++++ DATA FOR PROCESSING ++++

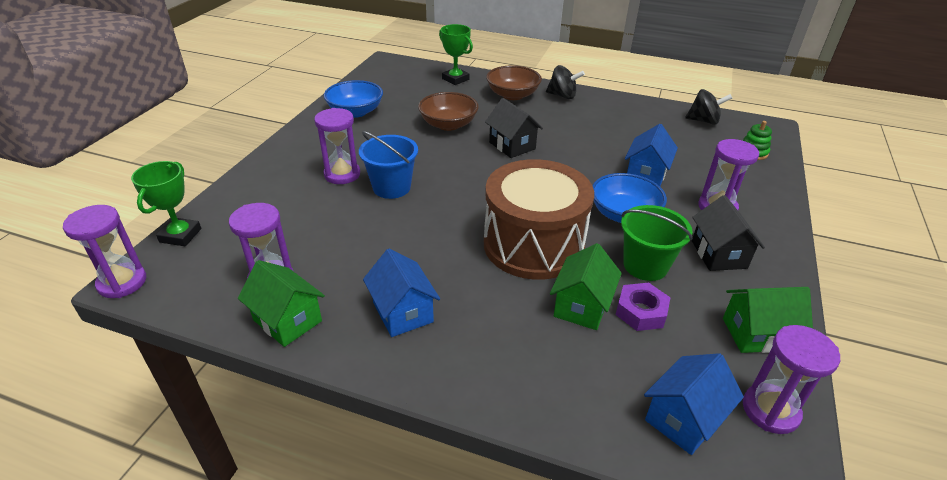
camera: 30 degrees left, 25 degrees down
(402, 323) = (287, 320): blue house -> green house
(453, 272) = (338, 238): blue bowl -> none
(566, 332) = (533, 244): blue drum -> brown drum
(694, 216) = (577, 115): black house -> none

++++

* **THE PROBLEM**
Show every line from the listing above in which the string "blue" appears.

* **YOUR RESPONSE**
(402, 323) = (287, 320): blue house -> green house
(453, 272) = (338, 238): blue bowl -> none
(566, 332) = (533, 244): blue drum -> brown drum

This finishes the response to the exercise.